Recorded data
-=-=-
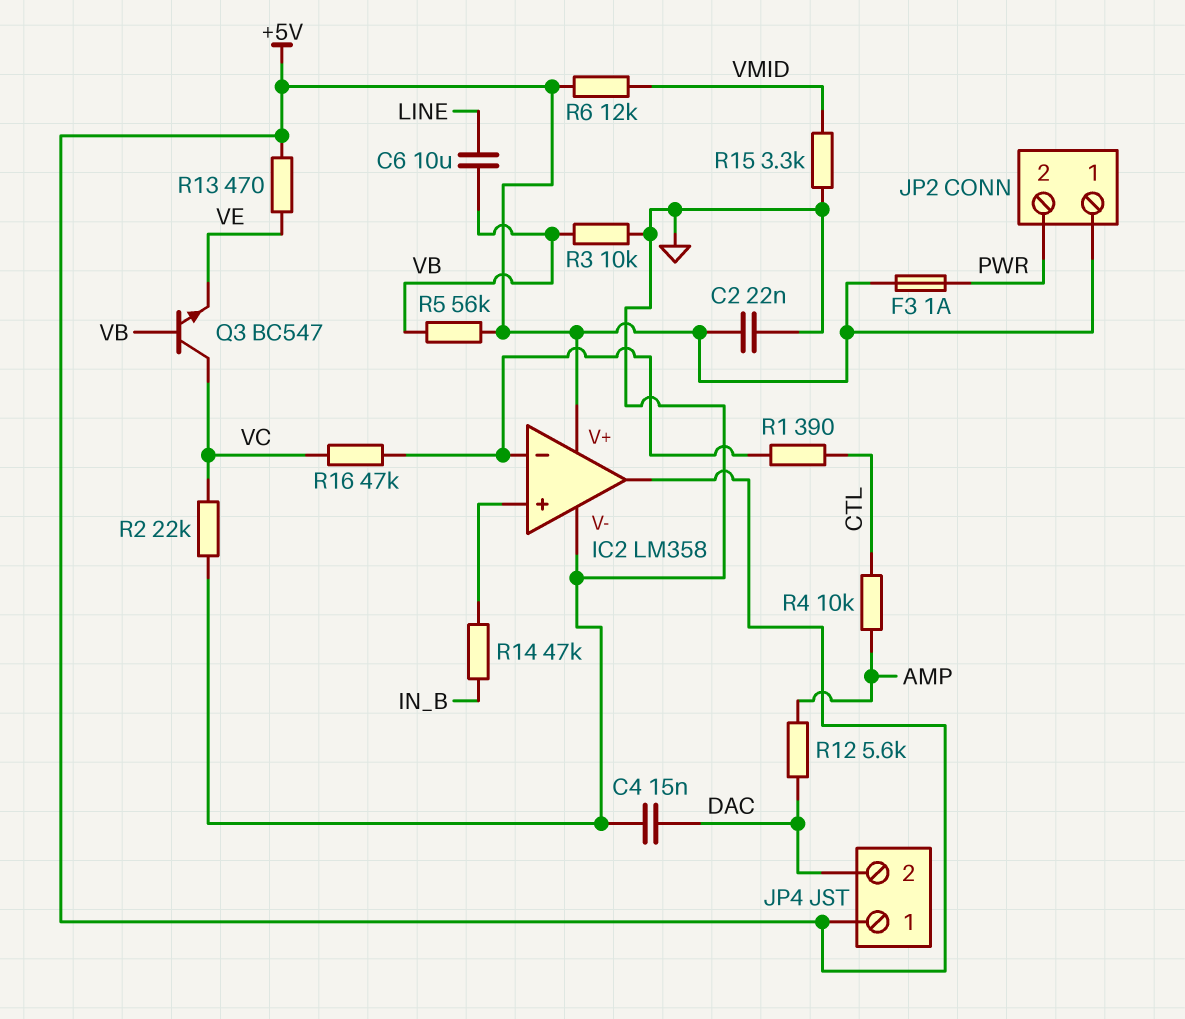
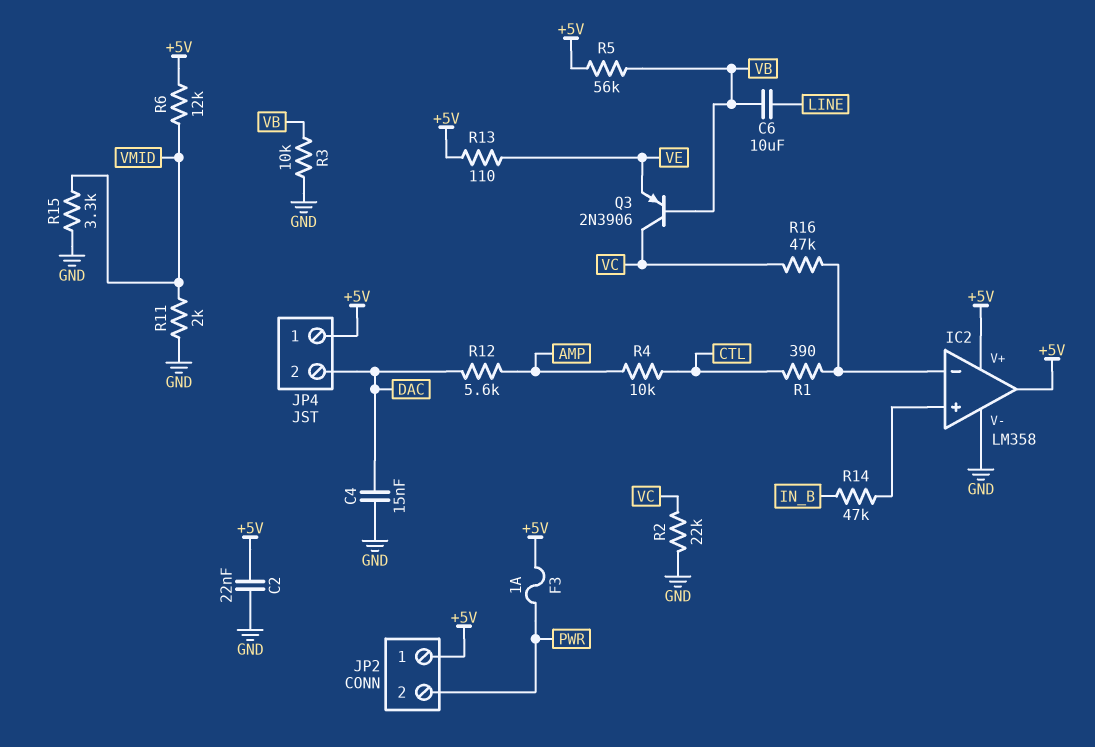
Q3: NPN BC547 (B VB, C VC, E VE) -> PNP 2N3906 (B VB, C VC, E VE)
R11: none -> 2k (GND, VMID)
R13: 470 (+5V, VE) -> 110 (+5V, VE)

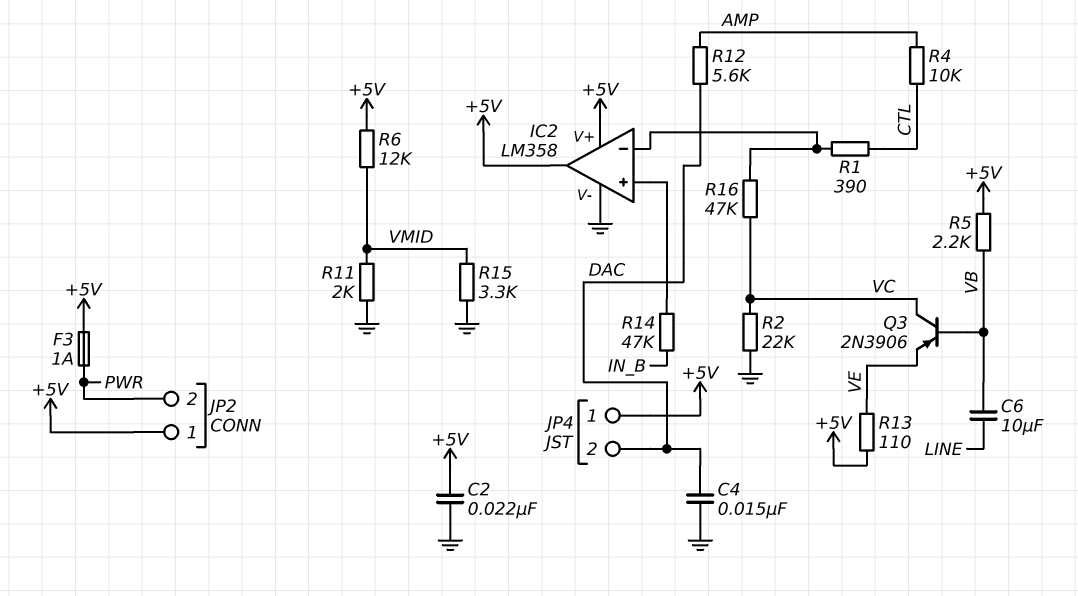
R3: 10k (GND, VB) -> none
R5: 56k (+5V, VB) -> 2.2k (+5V, VB)

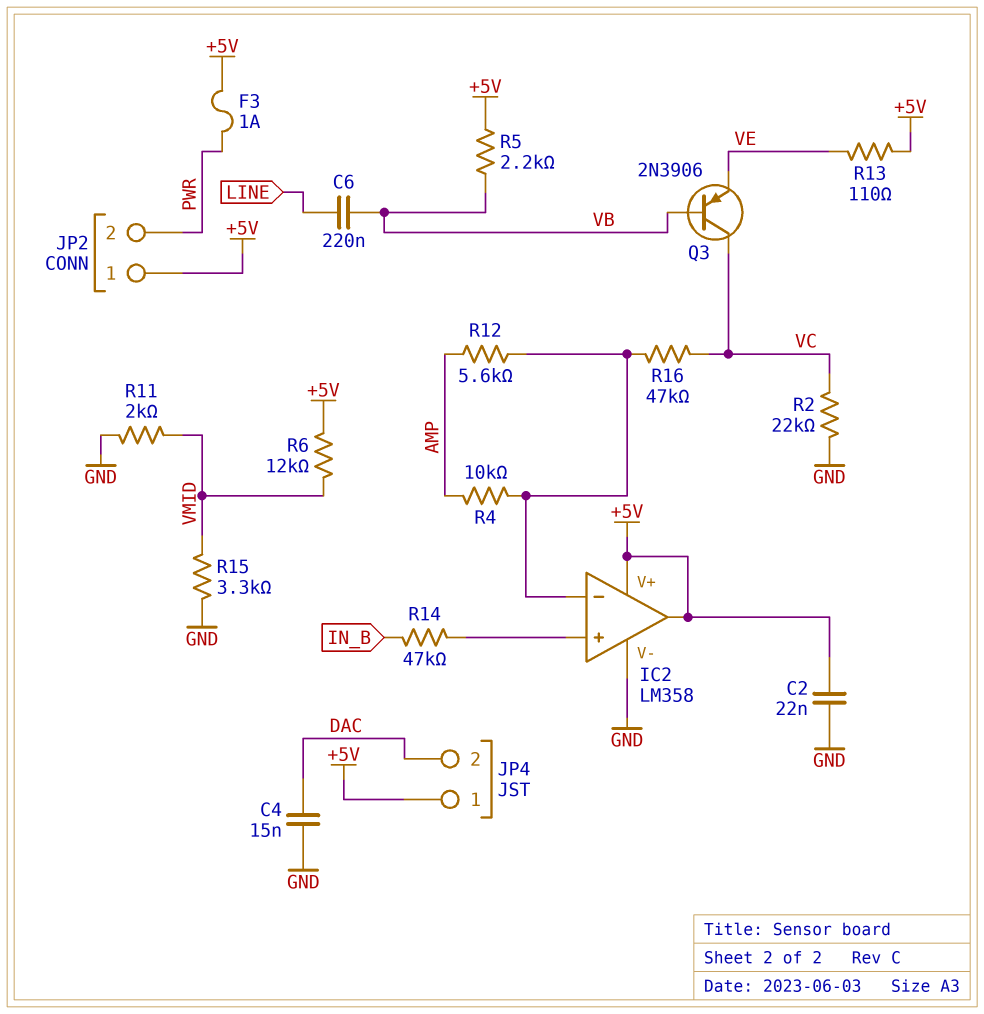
C6: 10uF (LINE, VB) -> 220nF (LINE, VB)
R1: 390 (CTL, IC2/in-) -> none
R4: 10k (AMP, CTL) -> 10k (AMP, IC2/in-)
R12: 5.6k (AMP, DAC) -> 5.6k (AMP, IC2/in-)

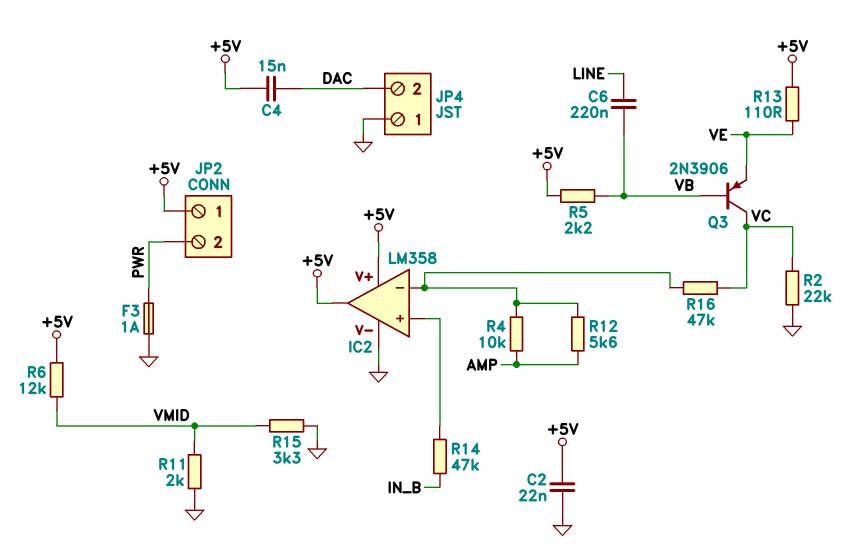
C4: 15nF (DAC, GND) -> 15nF (+5V, DAC)
F3: 1A (+5V, PWR) -> 1A (GND, PWR)
JP4 pin 1: +5V -> GND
-=-=-
> _Exercise details_: List every line from the entries above in which "none" appears.

> _Answer below_:
R11: none -> 2k (GND, VMID)
R3: 10k (GND, VB) -> none
R1: 390 (CTL, IC2/in-) -> none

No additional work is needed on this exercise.